*Extracted entries*.
'''

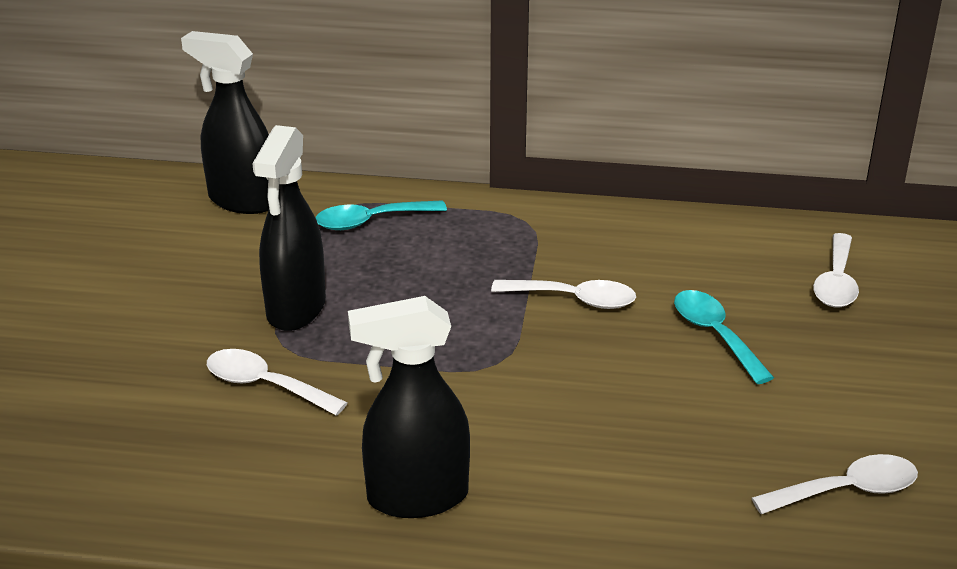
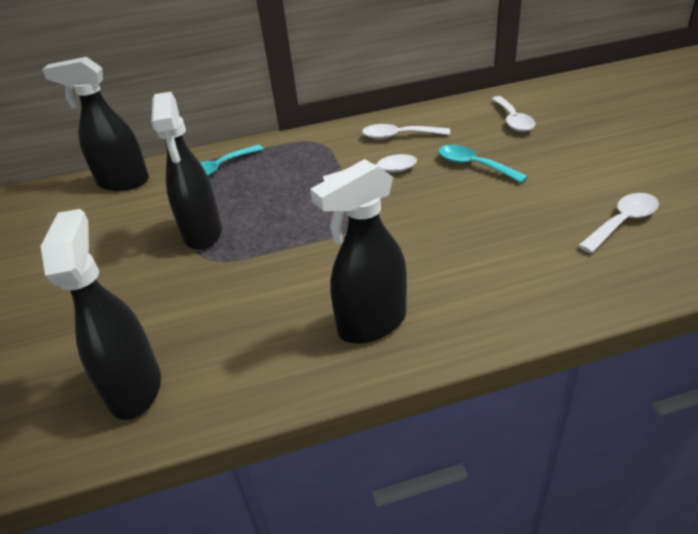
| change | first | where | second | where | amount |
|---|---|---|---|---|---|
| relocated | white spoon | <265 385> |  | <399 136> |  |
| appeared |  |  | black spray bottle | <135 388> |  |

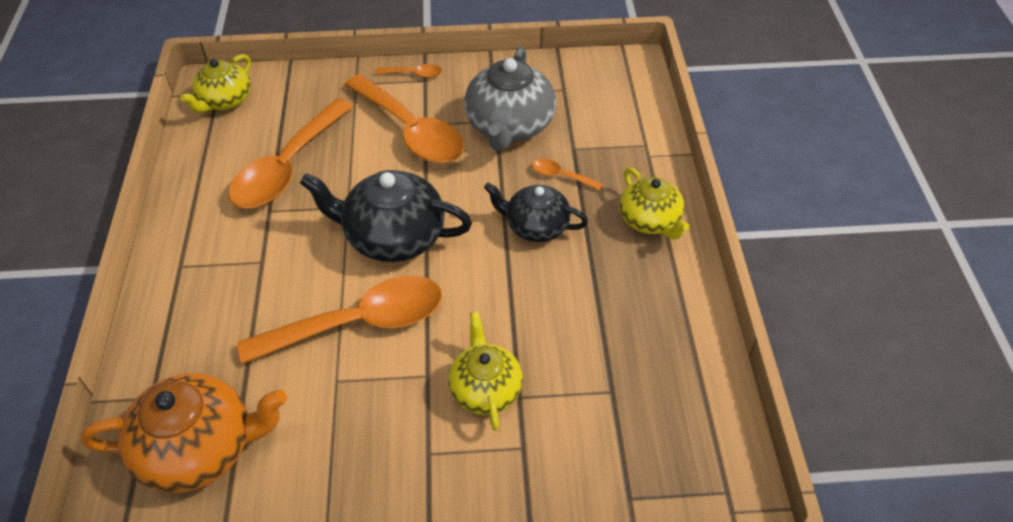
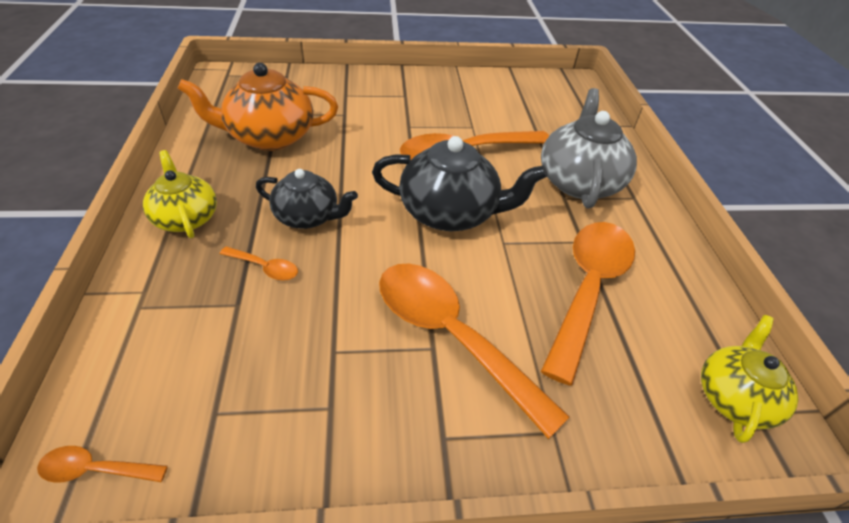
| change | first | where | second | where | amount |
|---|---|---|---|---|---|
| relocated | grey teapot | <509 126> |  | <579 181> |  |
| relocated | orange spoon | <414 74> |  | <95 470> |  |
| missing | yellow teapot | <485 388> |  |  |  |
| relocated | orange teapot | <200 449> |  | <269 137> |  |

'''

*What you have to do*. Go through the data above and return each line containing the string "spoon".

*Solution to the problem*.
| relocated | white spoon | <265 385> |  | <399 136> |  |
| relocated | orange spoon | <414 74> |  | <95 470> |  |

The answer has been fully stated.